• Entries:

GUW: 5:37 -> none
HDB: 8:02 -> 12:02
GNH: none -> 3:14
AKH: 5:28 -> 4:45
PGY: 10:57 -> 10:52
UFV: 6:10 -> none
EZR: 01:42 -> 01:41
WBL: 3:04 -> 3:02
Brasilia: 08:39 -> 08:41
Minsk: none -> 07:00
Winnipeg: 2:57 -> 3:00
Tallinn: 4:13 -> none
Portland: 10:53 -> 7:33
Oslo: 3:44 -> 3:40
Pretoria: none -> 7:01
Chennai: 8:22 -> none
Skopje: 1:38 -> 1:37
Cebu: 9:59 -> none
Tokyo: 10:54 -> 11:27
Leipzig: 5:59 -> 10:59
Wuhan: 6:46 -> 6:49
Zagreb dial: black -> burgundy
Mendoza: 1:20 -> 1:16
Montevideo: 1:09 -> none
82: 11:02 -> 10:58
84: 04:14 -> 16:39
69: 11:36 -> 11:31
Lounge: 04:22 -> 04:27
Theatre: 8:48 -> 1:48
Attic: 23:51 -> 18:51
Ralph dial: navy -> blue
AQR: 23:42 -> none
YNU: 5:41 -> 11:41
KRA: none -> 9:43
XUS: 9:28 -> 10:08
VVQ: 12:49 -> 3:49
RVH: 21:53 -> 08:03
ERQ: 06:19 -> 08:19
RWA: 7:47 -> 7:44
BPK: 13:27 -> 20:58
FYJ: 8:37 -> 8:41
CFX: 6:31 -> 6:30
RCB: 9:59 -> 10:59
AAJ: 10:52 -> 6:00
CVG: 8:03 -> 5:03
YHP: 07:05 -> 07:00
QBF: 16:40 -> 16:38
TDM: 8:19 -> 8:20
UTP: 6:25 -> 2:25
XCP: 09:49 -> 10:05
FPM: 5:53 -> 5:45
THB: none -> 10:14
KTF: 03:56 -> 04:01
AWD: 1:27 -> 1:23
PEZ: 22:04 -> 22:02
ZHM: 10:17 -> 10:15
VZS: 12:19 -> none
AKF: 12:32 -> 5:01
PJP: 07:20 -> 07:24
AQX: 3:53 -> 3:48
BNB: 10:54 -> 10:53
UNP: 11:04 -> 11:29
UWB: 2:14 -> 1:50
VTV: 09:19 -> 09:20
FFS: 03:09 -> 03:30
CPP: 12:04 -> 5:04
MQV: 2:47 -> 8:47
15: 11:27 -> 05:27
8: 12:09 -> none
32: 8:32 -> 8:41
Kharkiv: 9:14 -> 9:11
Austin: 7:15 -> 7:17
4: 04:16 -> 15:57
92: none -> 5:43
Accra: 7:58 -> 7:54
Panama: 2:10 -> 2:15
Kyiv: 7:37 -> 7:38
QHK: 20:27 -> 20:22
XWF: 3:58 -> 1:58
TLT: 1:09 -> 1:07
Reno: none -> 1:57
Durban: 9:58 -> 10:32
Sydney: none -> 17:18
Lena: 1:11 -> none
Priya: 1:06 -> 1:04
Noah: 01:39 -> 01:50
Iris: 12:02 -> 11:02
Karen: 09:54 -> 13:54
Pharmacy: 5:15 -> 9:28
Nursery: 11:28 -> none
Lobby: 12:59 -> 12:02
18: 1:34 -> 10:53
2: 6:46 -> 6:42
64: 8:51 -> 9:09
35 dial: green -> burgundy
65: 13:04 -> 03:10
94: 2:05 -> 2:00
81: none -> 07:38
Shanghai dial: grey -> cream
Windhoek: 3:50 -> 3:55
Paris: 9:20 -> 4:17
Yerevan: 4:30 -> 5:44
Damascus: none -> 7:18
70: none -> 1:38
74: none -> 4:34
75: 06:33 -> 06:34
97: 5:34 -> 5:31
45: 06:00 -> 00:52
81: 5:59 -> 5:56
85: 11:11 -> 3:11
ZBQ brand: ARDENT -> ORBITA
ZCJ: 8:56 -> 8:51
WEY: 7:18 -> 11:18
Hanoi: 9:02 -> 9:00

• Work to be completed: Pick out each line of the material above that contains the word "burgundy", and copy those lines in full.

• Response to this task:
Zagreb dial: black -> burgundy
35 dial: green -> burgundy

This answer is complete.